◆ **COLLECTED DATA**
+++
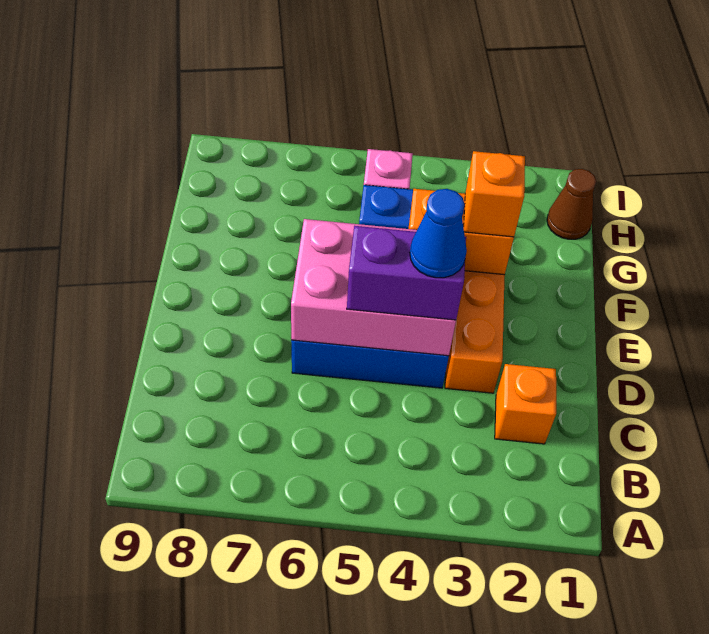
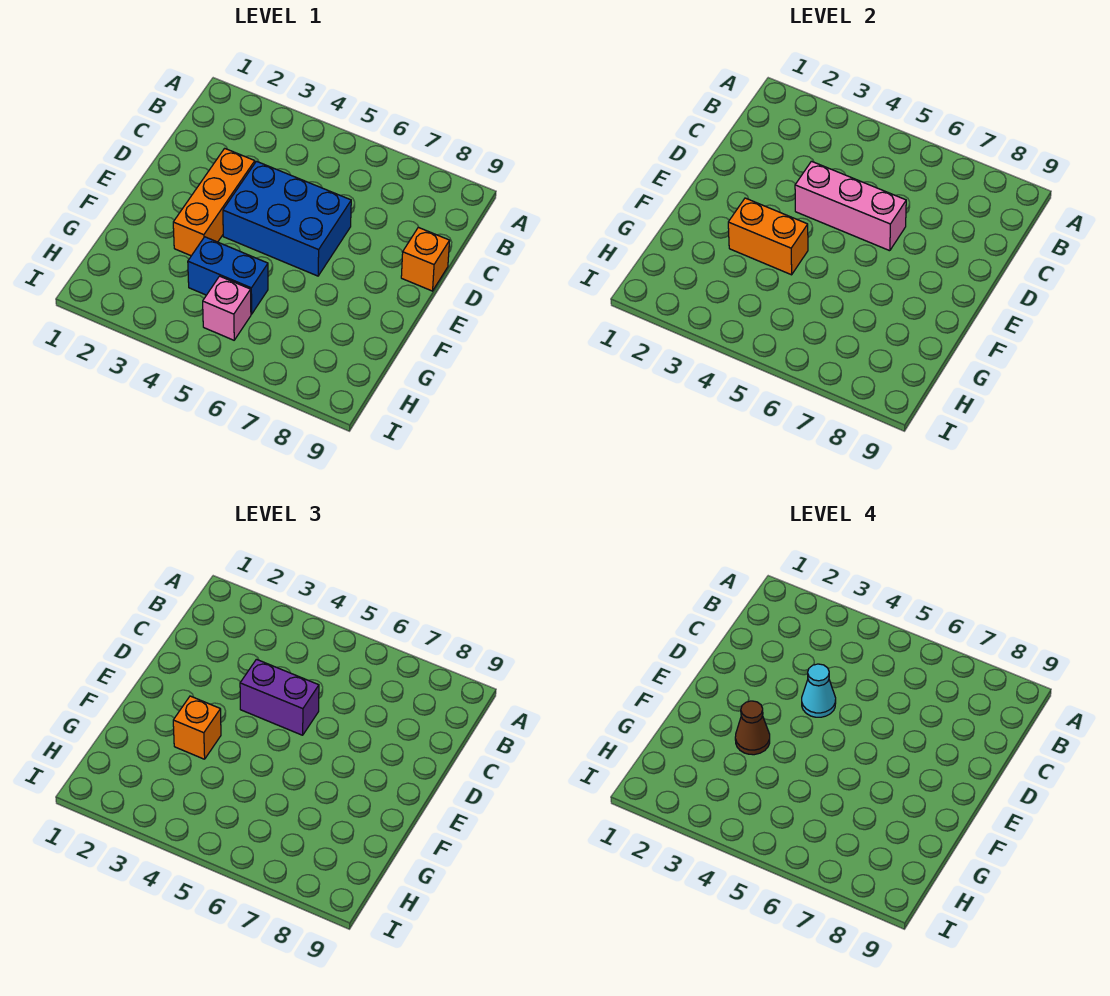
orange brick C2 level 1 -> orange brick D9 level 1
pink brick D4:E6 level 2 -> pink brick D4:D6 level 2
blue cone D4 level 4 -> cyan cone D4 level 4
brown cone H1 level 1 -> brown cone F3 level 4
+++
◆ **ACTIVITY**
Lines from the one with "pink brick D4:E6" through the last line of the listing above: return these exactly, and nothing else.

◆ **WORKED SOLUTION**
pink brick D4:E6 level 2 -> pink brick D4:D6 level 2
blue cone D4 level 4 -> cyan cone D4 level 4
brown cone H1 level 1 -> brown cone F3 level 4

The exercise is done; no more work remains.